## EXERCISE OBJECTIVE
Look through the entries below and count every line in which "blue" appears; reply with the number only.
RECORDS FOR THE TASK Start Marker
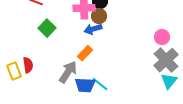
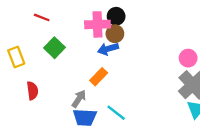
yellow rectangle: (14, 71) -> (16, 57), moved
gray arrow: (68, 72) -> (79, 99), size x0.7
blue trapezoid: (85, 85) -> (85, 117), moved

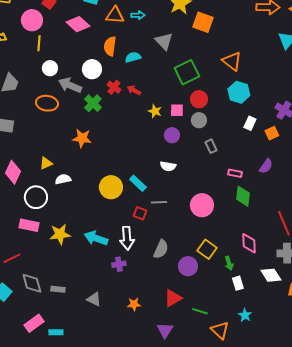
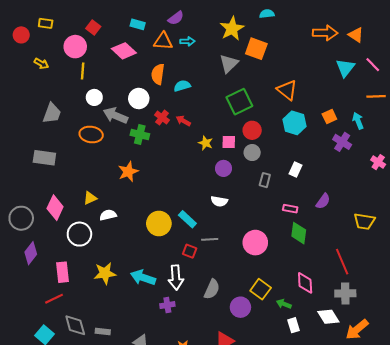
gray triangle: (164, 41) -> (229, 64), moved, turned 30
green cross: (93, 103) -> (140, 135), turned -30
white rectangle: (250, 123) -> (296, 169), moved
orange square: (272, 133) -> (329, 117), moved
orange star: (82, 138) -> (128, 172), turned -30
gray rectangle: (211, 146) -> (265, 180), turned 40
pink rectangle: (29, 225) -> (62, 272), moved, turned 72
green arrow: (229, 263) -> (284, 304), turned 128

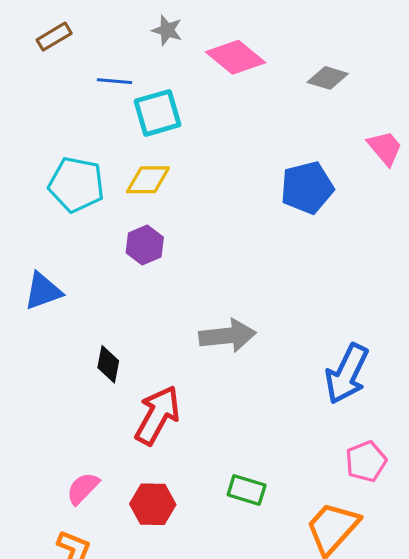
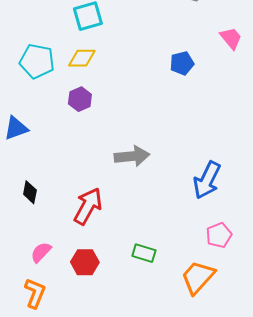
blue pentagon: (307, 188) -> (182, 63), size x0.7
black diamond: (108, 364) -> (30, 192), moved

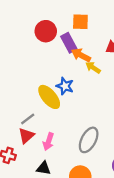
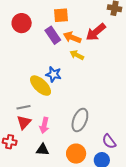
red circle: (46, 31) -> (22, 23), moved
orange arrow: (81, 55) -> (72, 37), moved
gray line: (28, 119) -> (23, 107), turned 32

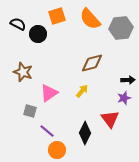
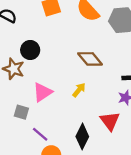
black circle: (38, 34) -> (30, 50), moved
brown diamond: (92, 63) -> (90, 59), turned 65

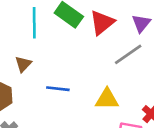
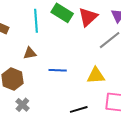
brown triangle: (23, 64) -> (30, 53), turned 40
RECORDS FOR THE TASK End Marker
## SOLUTION
2